- Problem
Exactly the lines from the one with "pink dice: 2 -> 1" through the final line of the entries, and nothing else, should appear in the answer; no pictures go in it.

- Object change listings
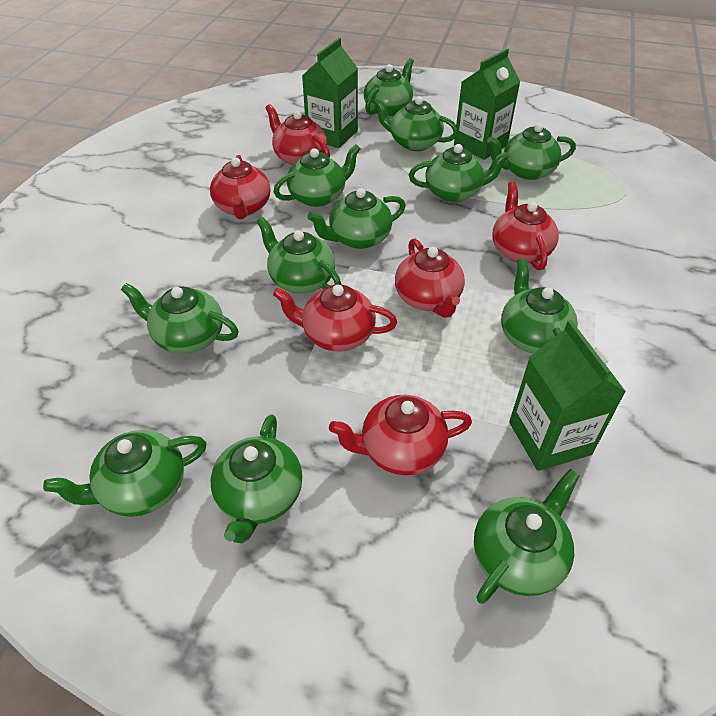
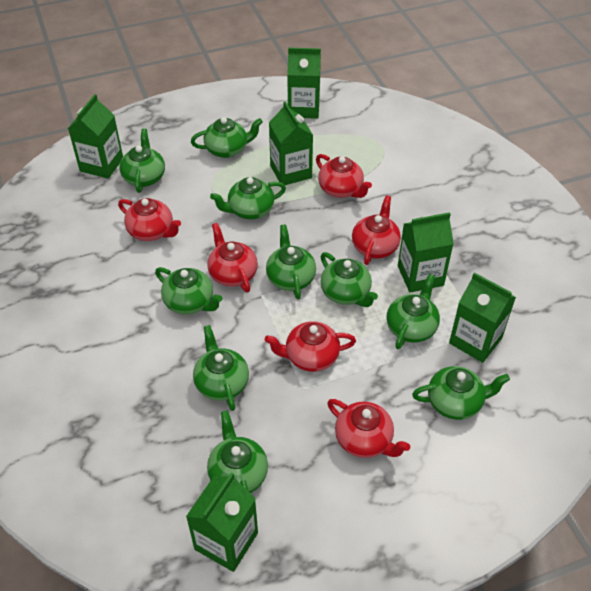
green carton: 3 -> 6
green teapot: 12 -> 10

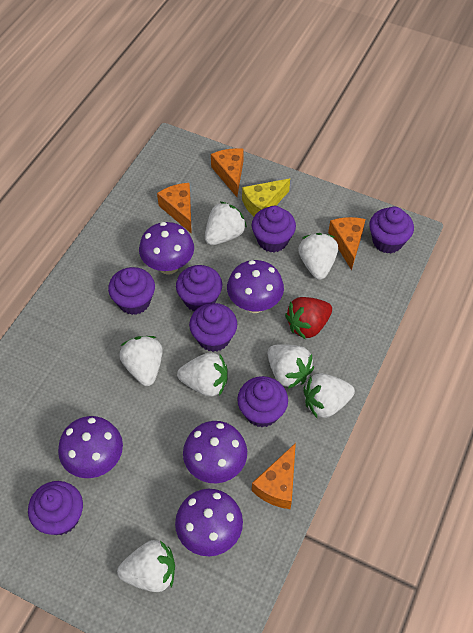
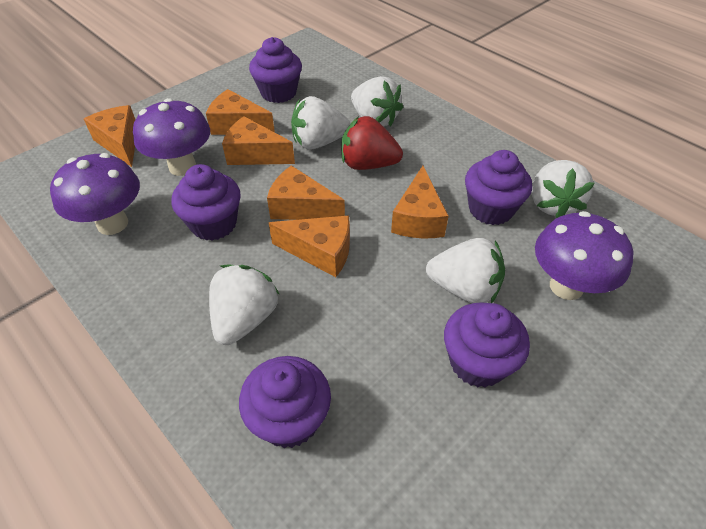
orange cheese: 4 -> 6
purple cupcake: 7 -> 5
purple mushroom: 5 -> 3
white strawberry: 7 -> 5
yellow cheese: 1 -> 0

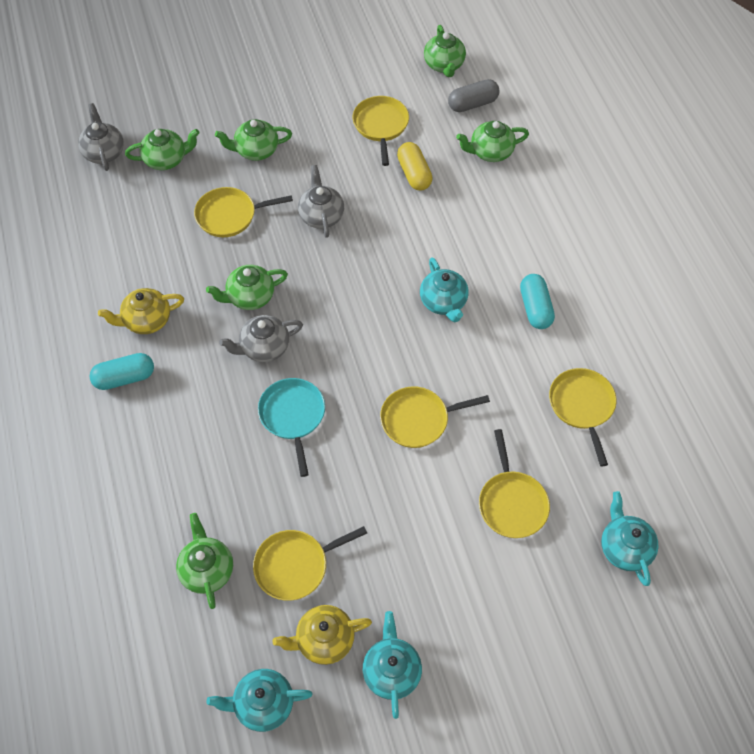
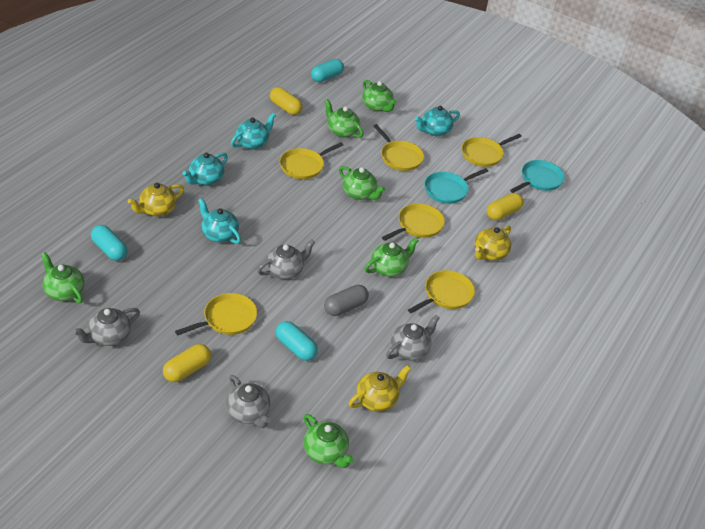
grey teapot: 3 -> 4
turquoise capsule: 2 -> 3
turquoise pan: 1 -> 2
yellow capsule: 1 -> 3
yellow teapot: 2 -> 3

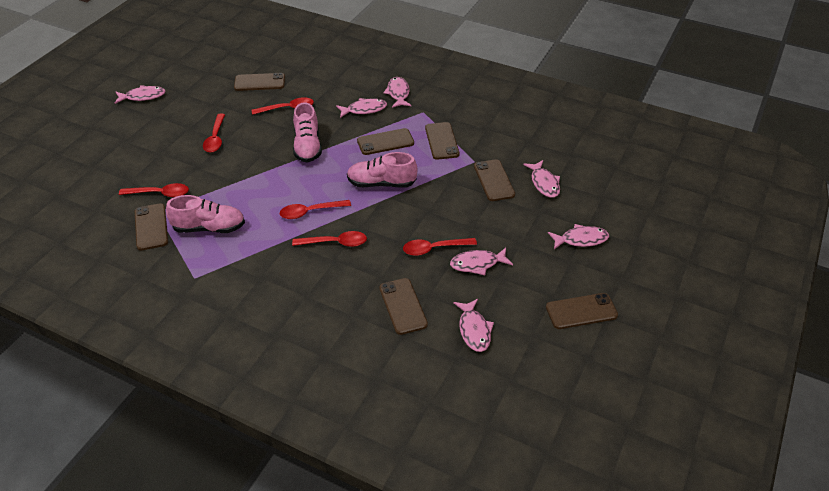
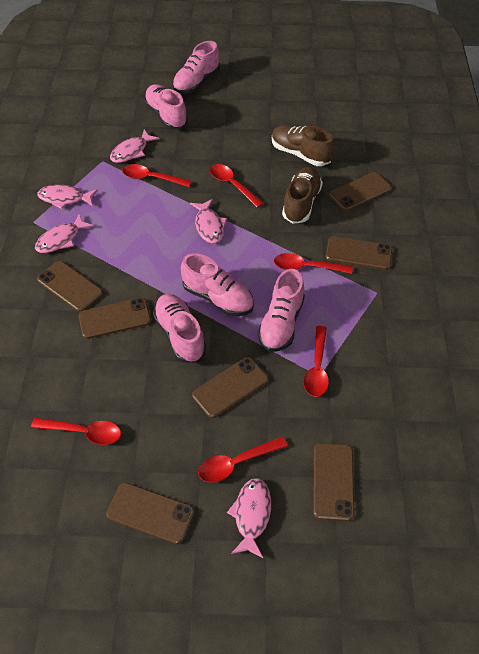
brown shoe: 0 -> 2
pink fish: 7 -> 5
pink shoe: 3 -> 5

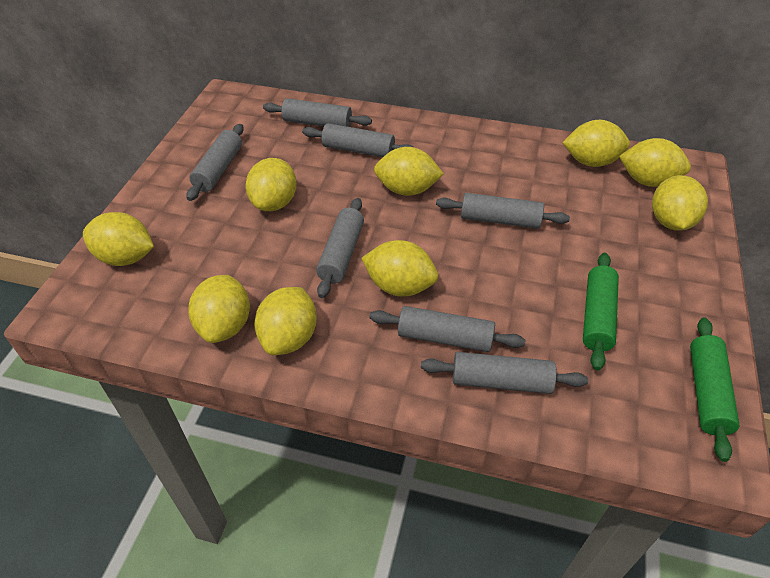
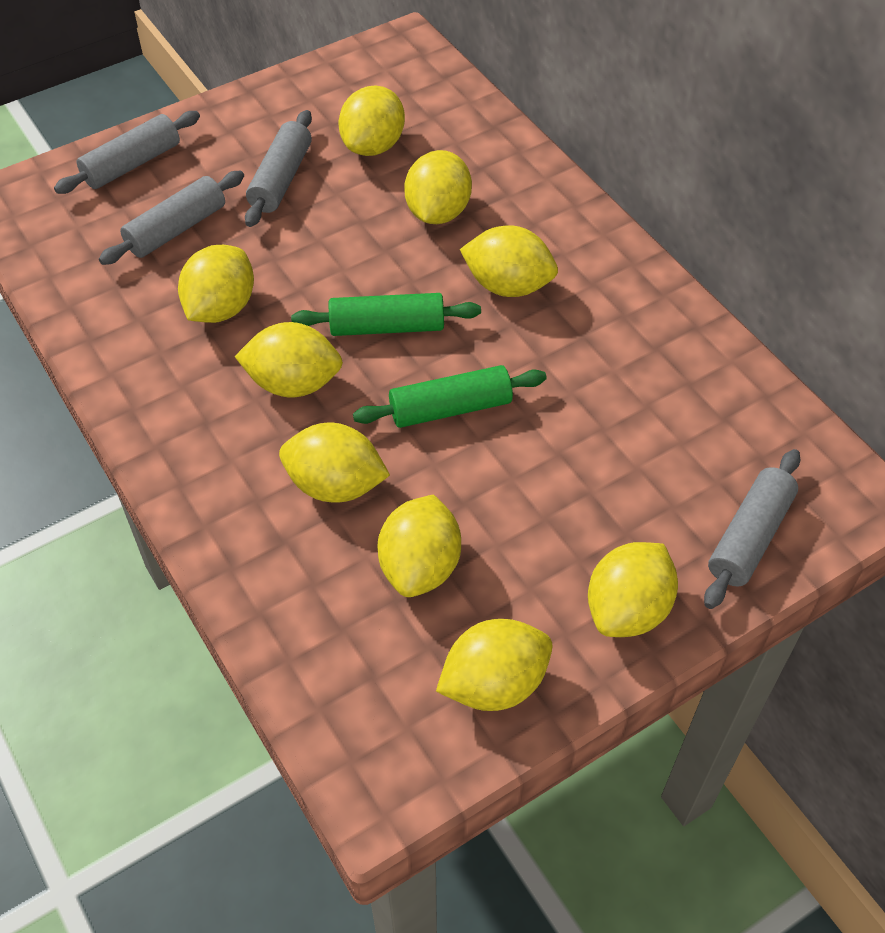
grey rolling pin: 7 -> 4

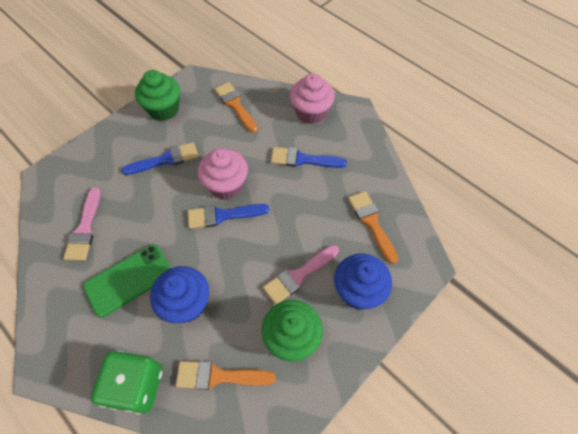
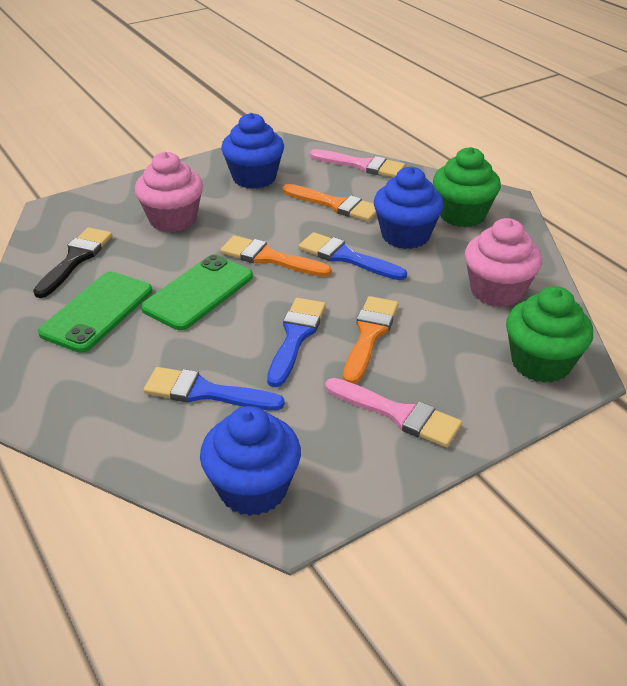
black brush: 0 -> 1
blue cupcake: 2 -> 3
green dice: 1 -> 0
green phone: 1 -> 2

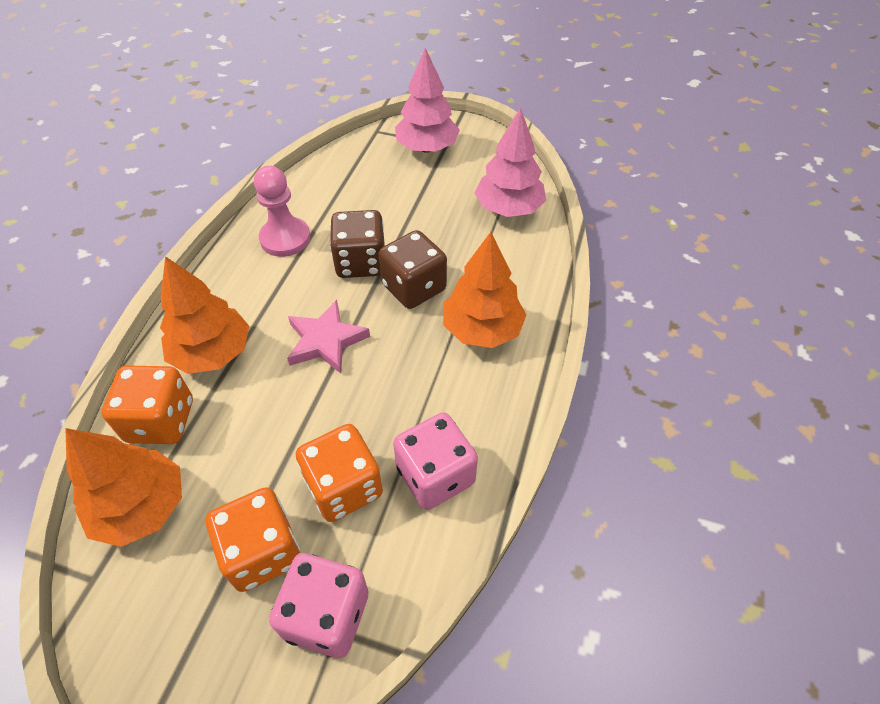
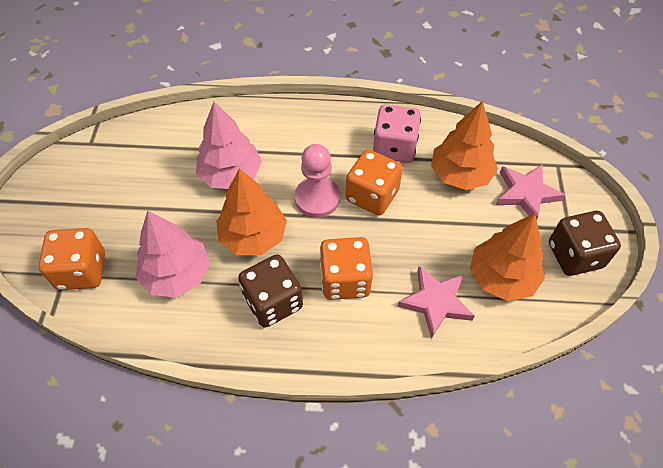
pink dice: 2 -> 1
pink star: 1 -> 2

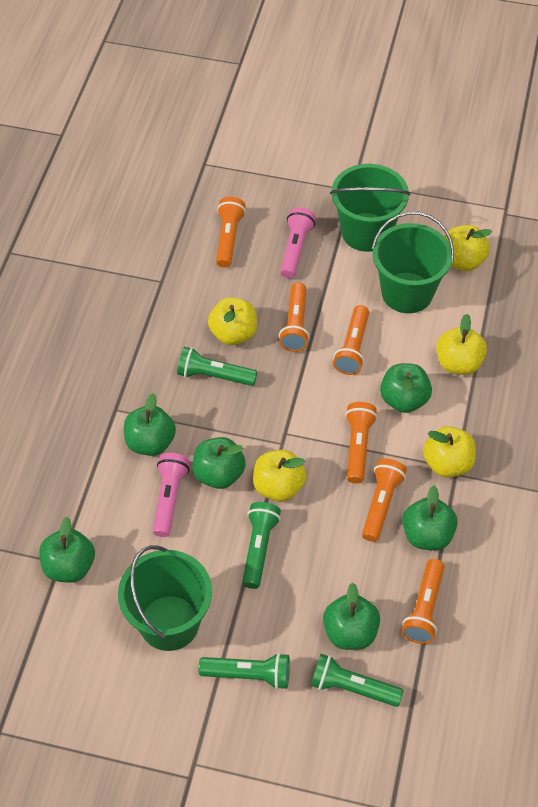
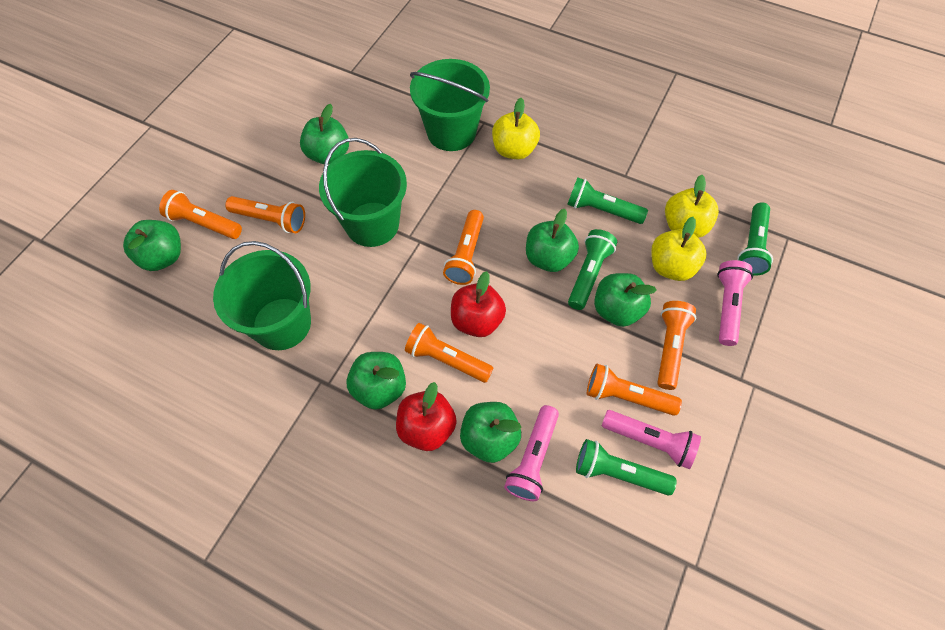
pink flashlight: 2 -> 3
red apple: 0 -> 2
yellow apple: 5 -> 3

- Written response
pink dice: 2 -> 1
pink star: 1 -> 2

pink flashlight: 2 -> 3
red apple: 0 -> 2
yellow apple: 5 -> 3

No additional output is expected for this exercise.